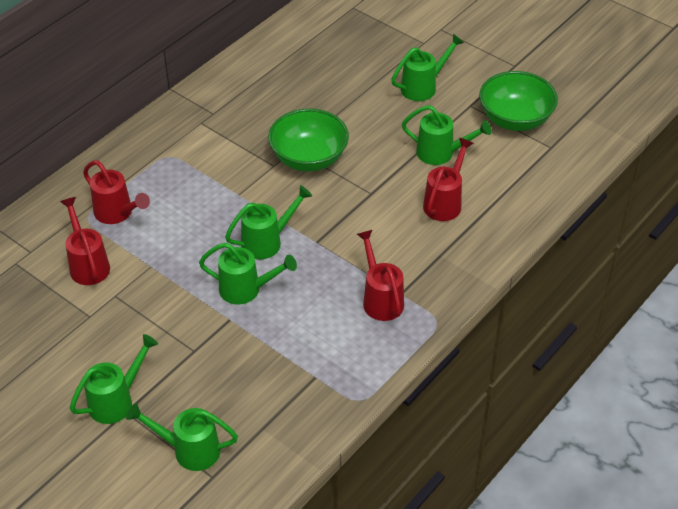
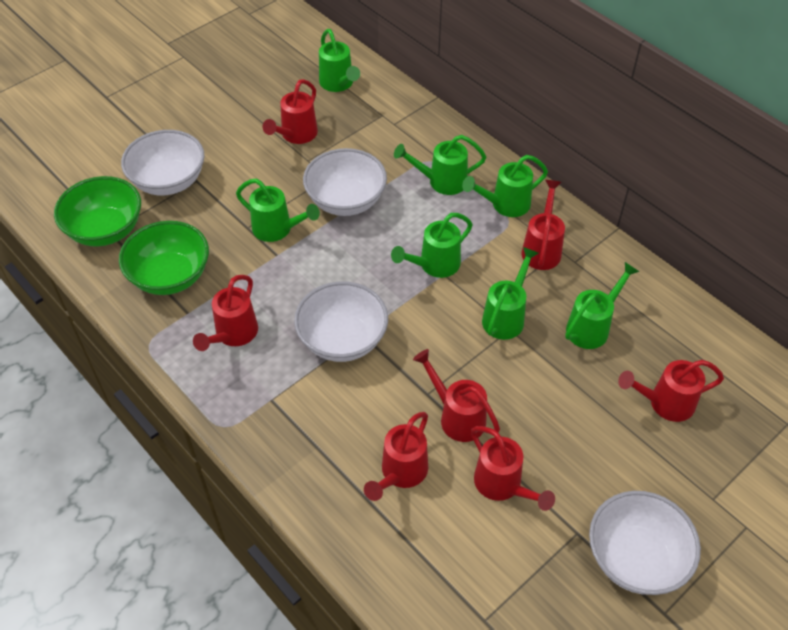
green watering can: 6 -> 7
red watering can: 4 -> 7
white bowl: 0 -> 4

## To do
Check every line of the data, and copy the ones that contain "watering".

## Answer box
green watering can: 6 -> 7
red watering can: 4 -> 7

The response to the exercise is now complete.